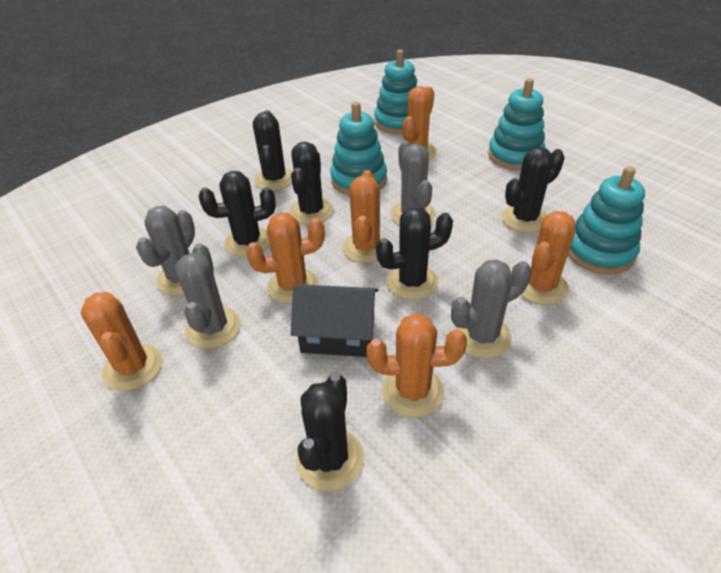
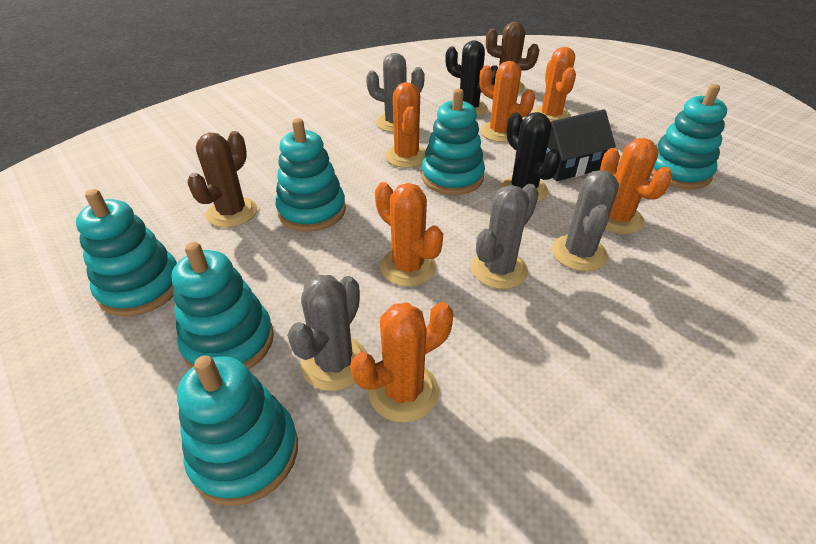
black cactus: 6 -> 2
brown cactus: 0 -> 2
turquoise stacking toy: 4 -> 6

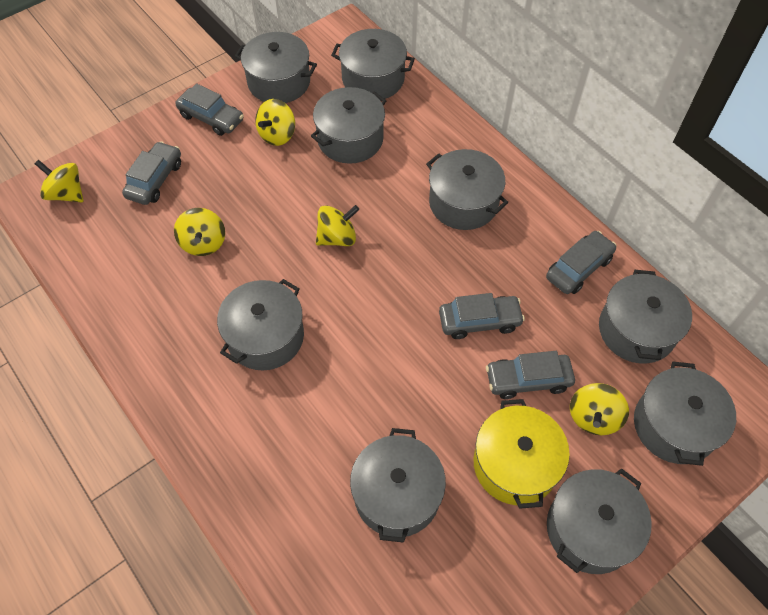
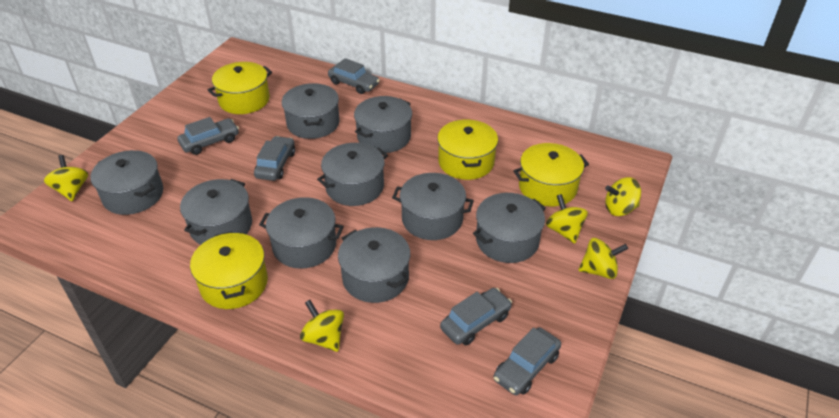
yellow pot: 1 -> 4

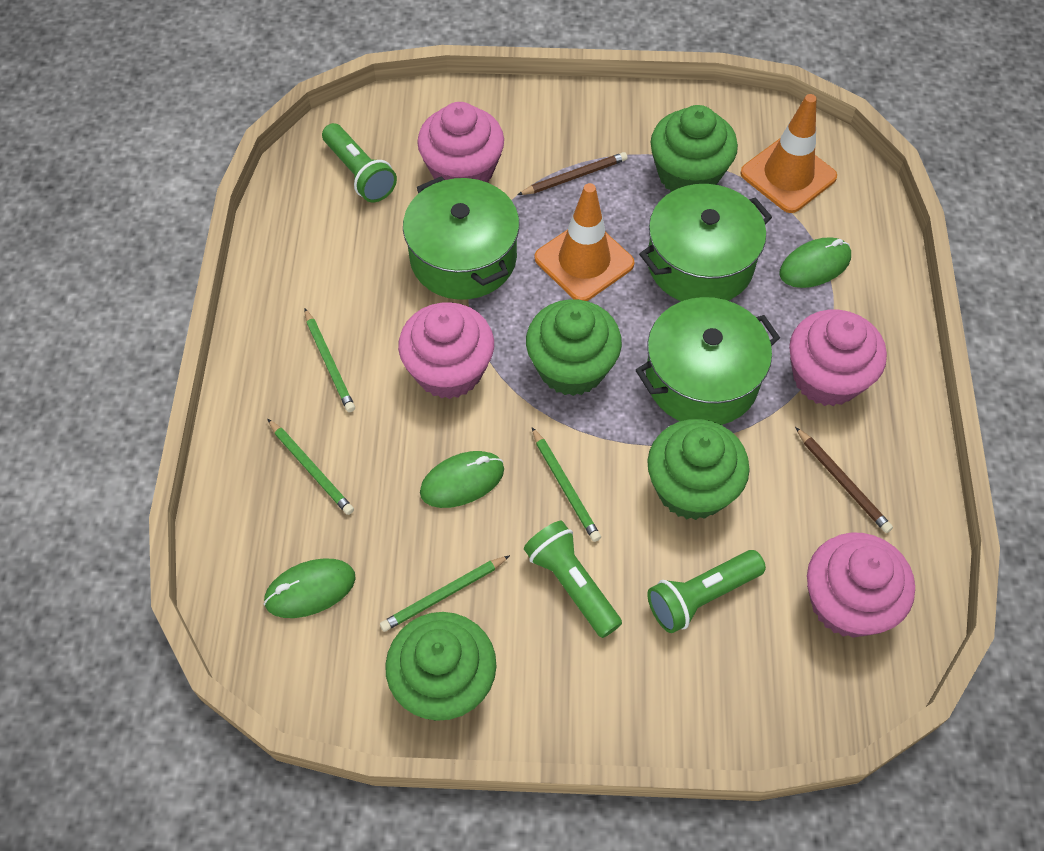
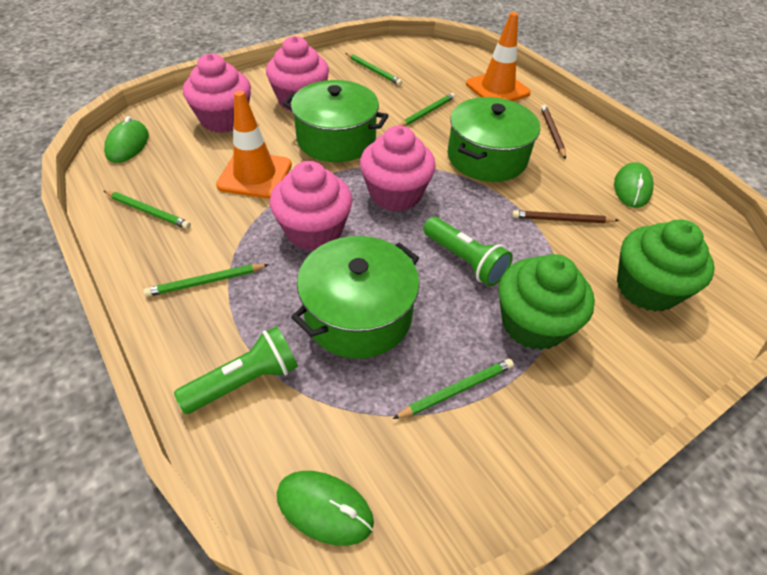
green cupcake: 4 -> 2
green flashlight: 3 -> 2
green pencil: 4 -> 5

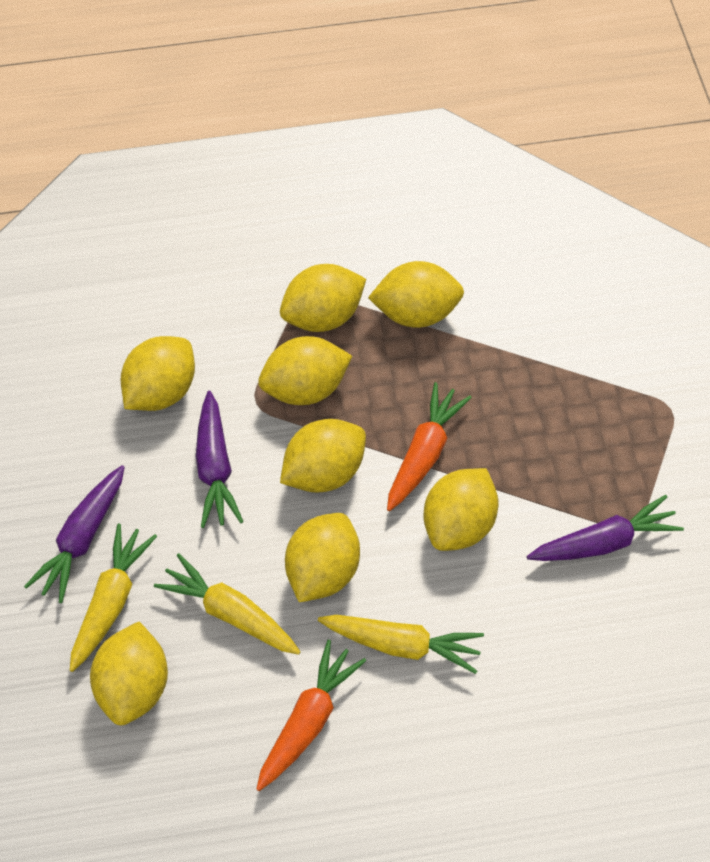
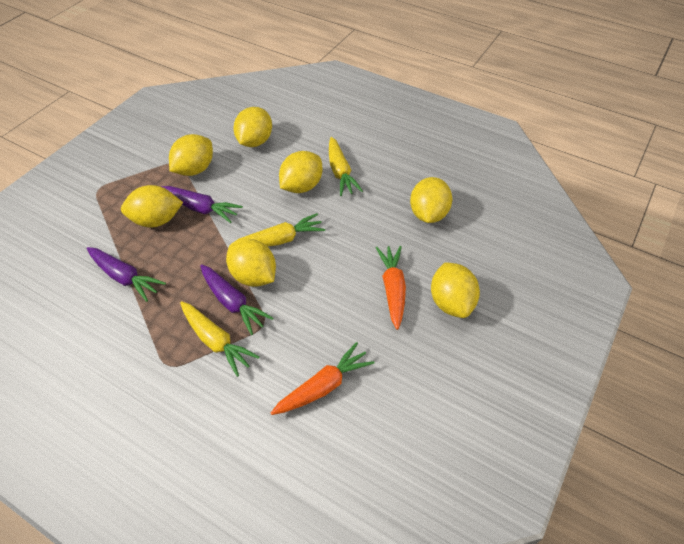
yellow lemon: 8 -> 7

===

Minus its pictures, the full listing should be copied verbatim.

▸ **RESULT**
black cactus: 6 -> 2
brown cactus: 0 -> 2
turquoise stacking toy: 4 -> 6

yellow pot: 1 -> 4

green cupcake: 4 -> 2
green flashlight: 3 -> 2
green pencil: 4 -> 5

yellow lemon: 8 -> 7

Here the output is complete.